> Work task
Only the lines from the one containing "TFT pin SCK: 8 -> none" through the final line below belong in the output, copied exactly and without pictures.

━━━ Extracted data

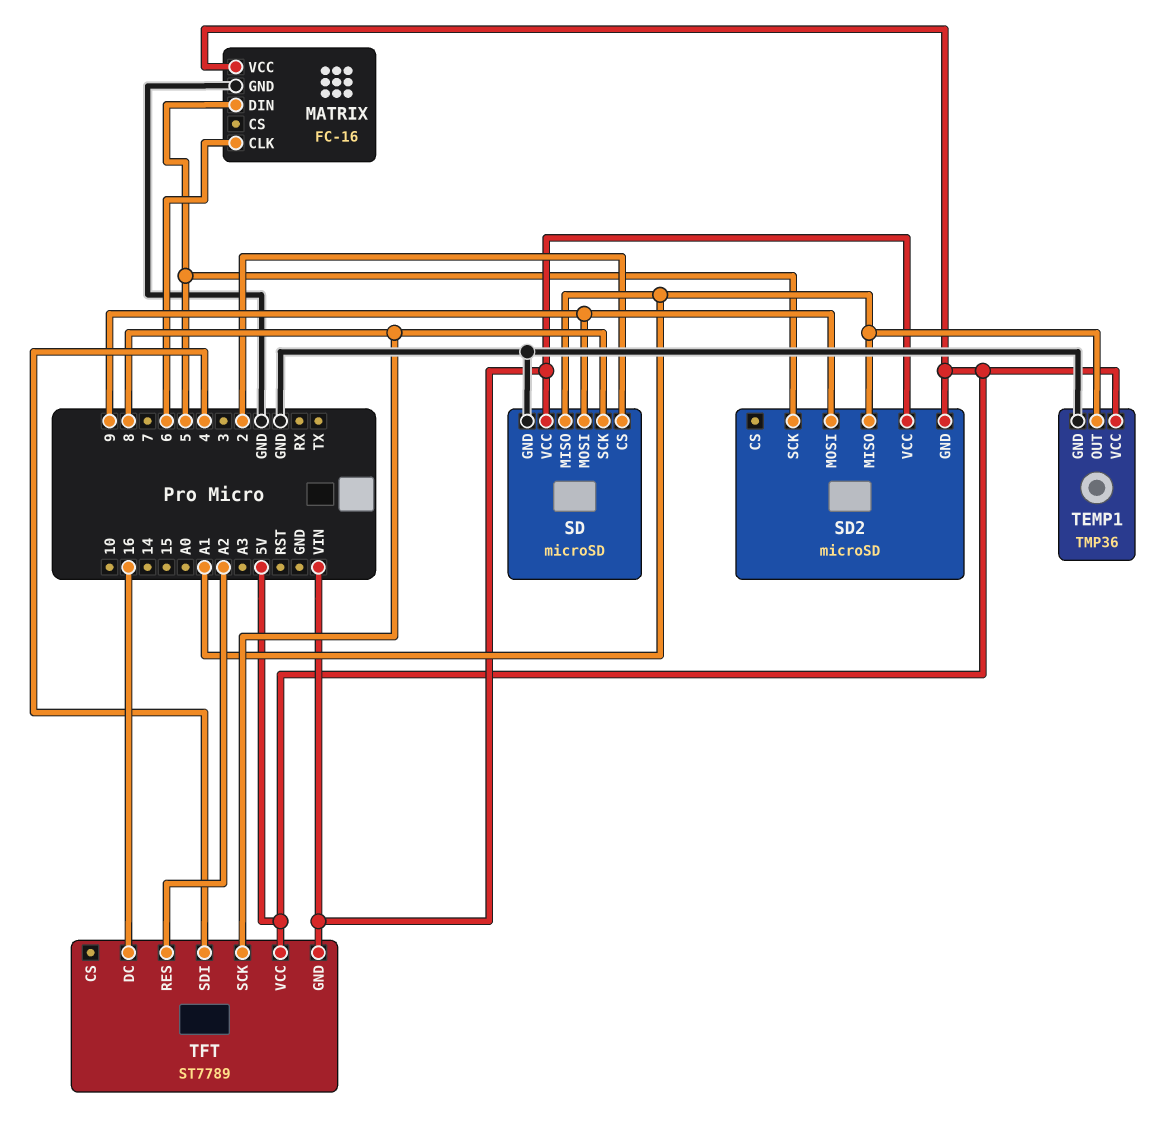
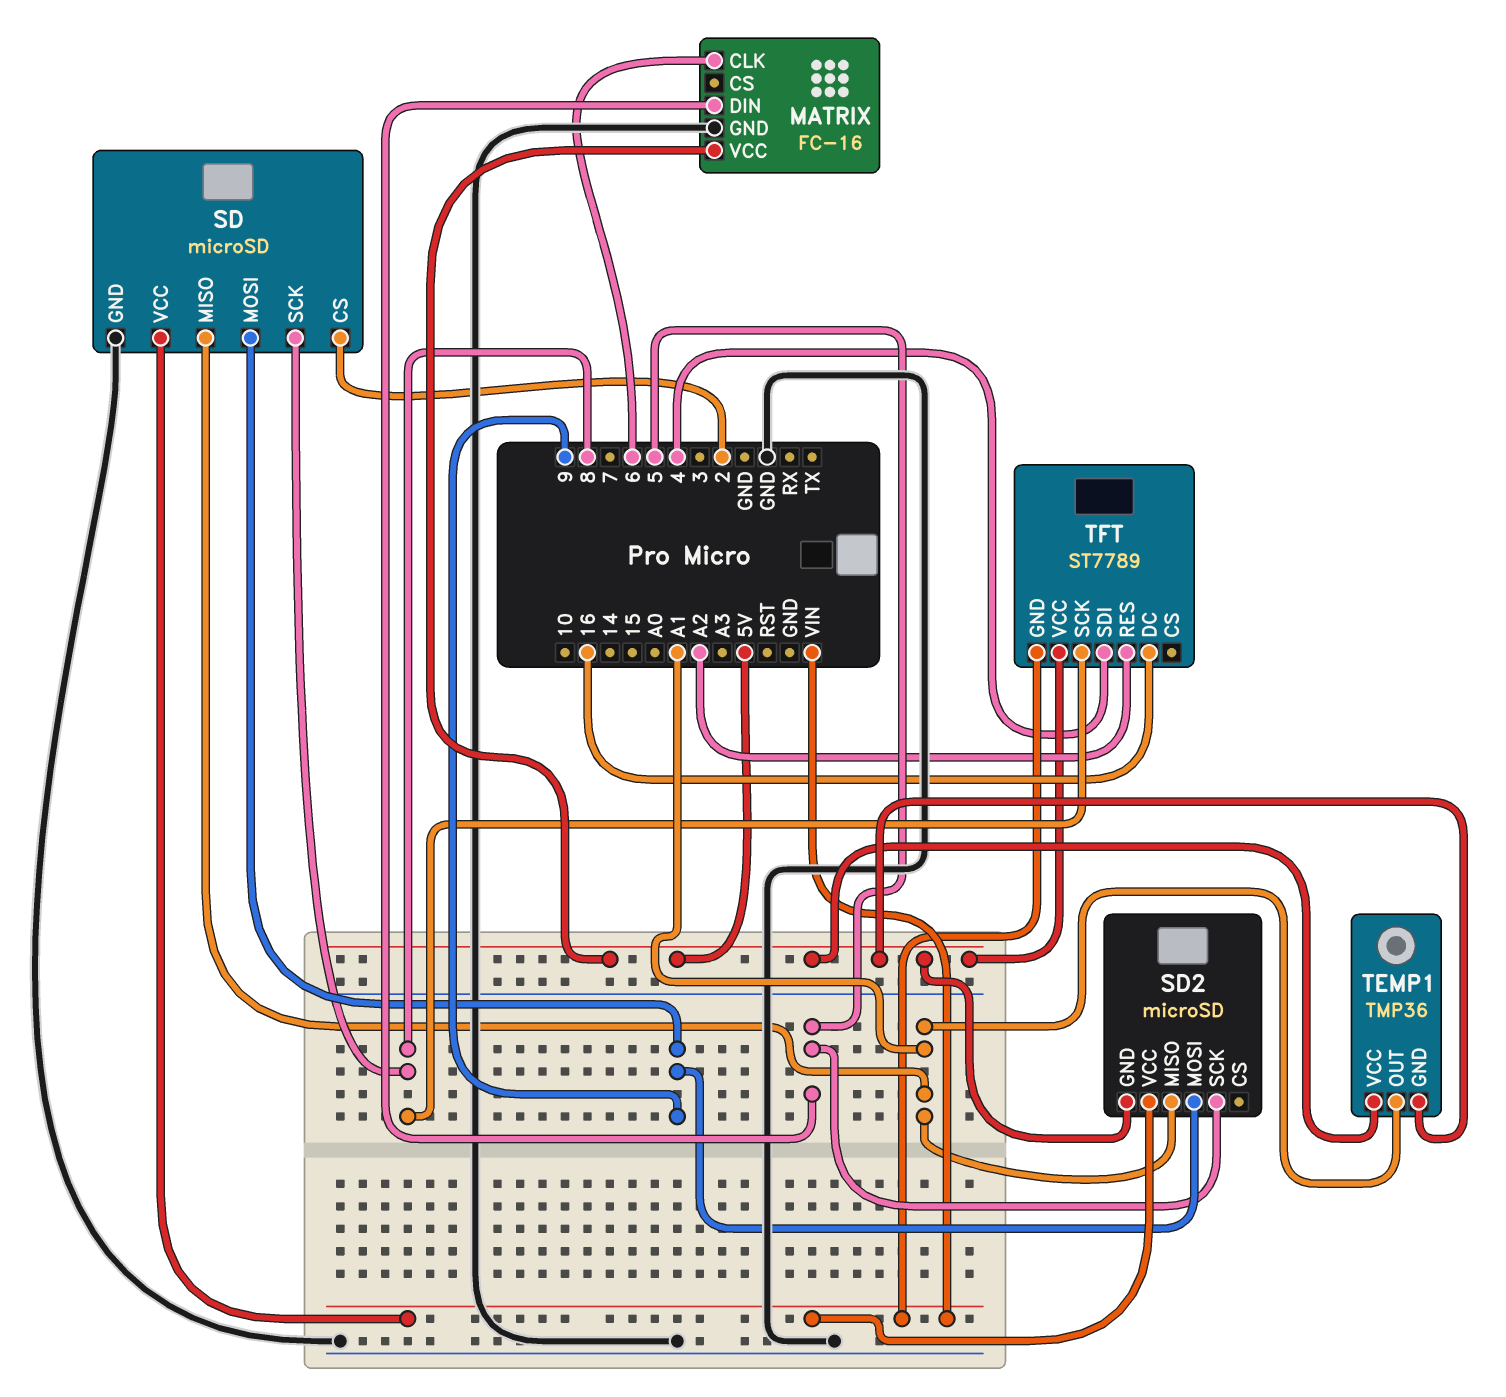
TEMP1 pin GND: GND -> 5V

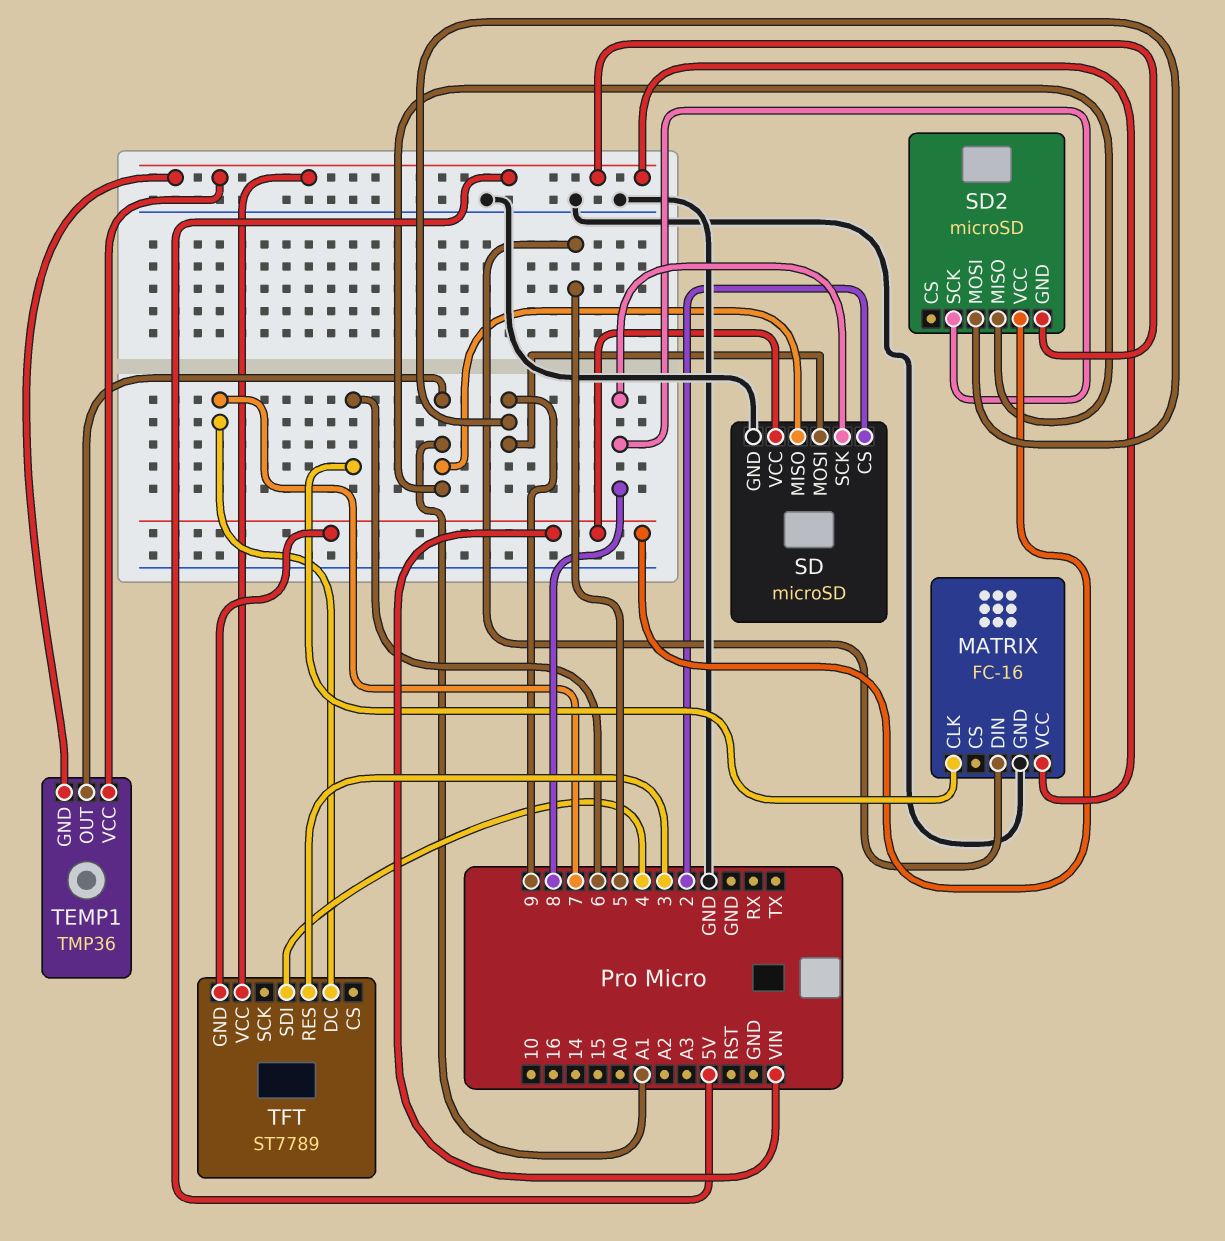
SD2 pin SCK: 5 -> 8
TFT pin DC: 16 -> 7
TFT pin RES: A2 -> 3
TFT pin SCK: 8 -> none

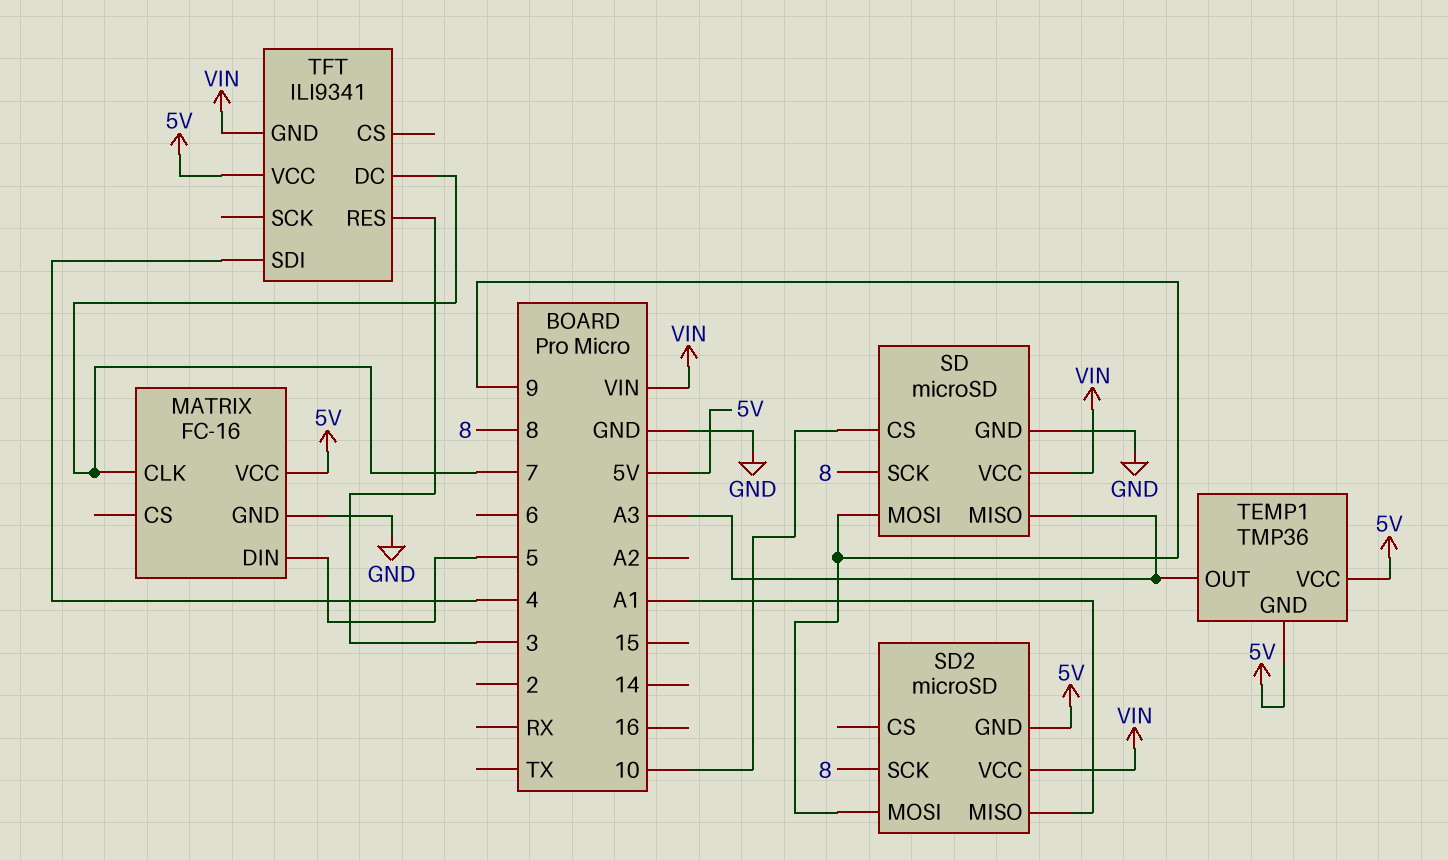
MATRIX pin CLK: 6 -> 7
SD pin CS: 2 -> 10
SD pin MISO: A1 -> A3
TEMP1 pin OUT: A1 -> A3
TFT: ST7789 -> ILI9341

━━━━━━

> Reply to the task
TFT pin SCK: 8 -> none

MATRIX pin CLK: 6 -> 7
SD pin CS: 2 -> 10
SD pin MISO: A1 -> A3
TEMP1 pin OUT: A1 -> A3
TFT: ST7789 -> ILI9341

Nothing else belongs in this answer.